**** The data

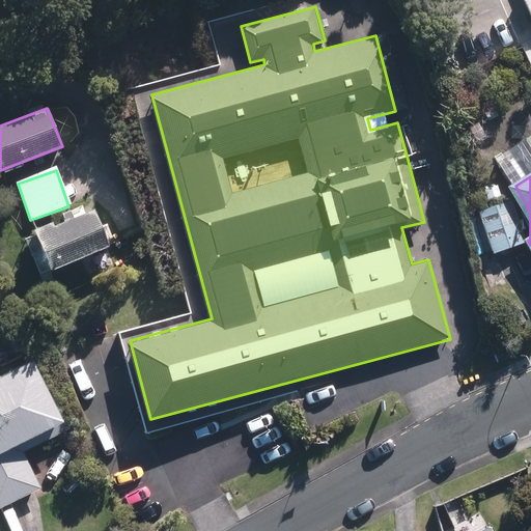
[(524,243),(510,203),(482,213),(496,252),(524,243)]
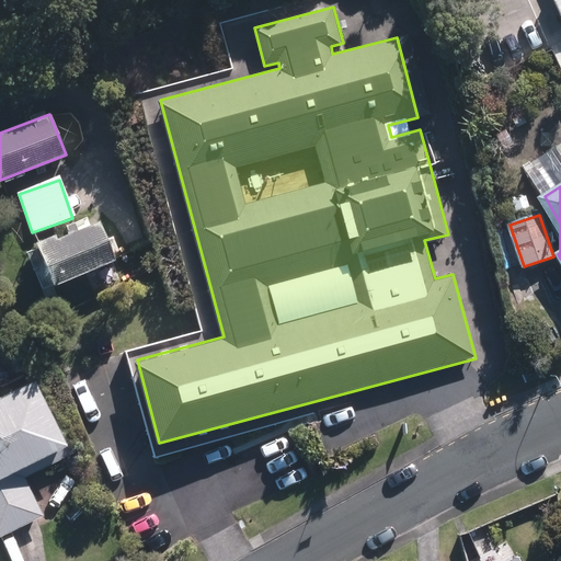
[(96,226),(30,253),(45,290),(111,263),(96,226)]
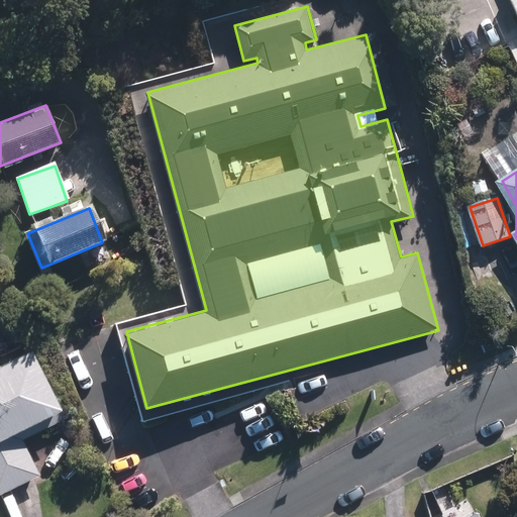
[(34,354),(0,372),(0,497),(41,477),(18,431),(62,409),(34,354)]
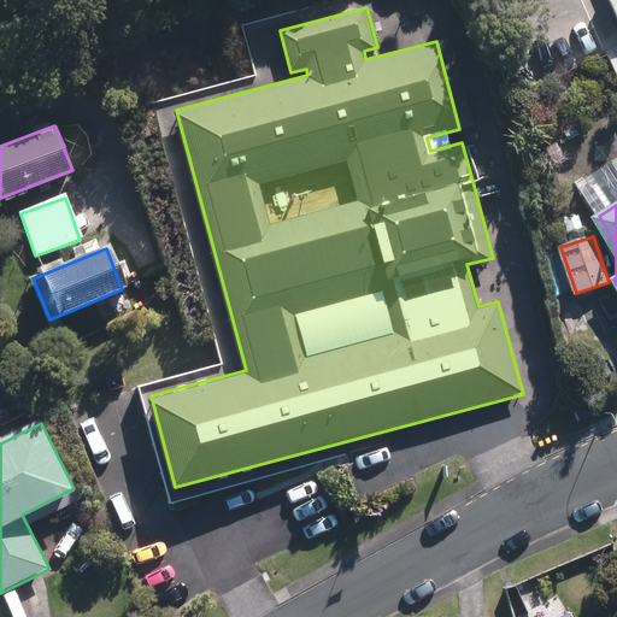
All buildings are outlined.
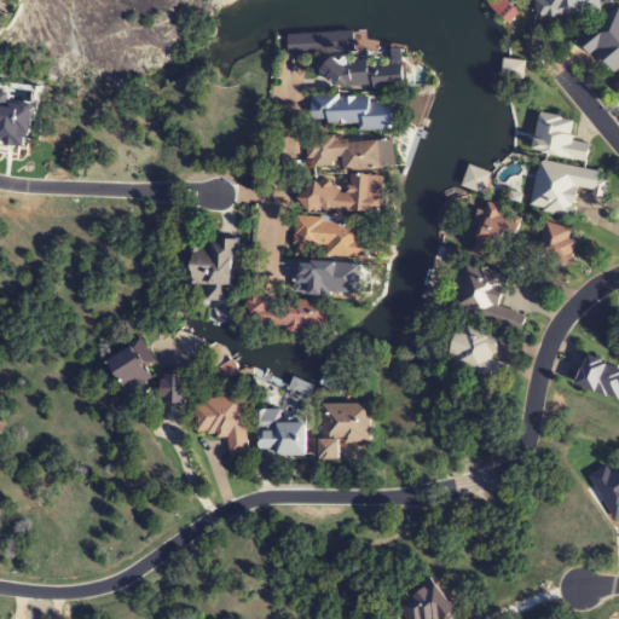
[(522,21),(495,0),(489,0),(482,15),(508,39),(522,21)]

********
**** The data

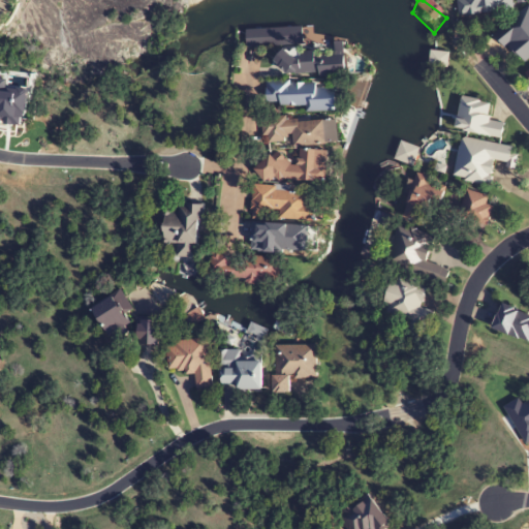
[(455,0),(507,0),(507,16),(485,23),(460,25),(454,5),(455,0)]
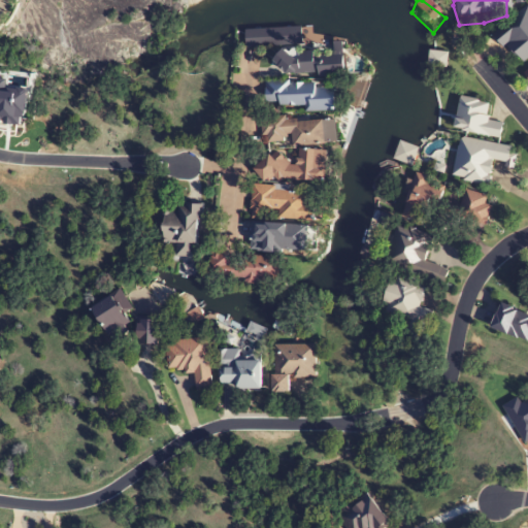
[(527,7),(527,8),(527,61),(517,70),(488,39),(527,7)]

********

§ Goal of the exercise: Nothing but the lines from the one with "All buildings are outlined." to the one with "[(522,21),(495,0),(489,0),(482,15),(508,39),(522,21)]" above, both included, should be transcribed, exactly and without pictures.

§ Output:
All buildings are outlined.
[(522,21),(495,0),(489,0),(482,15),(508,39),(522,21)]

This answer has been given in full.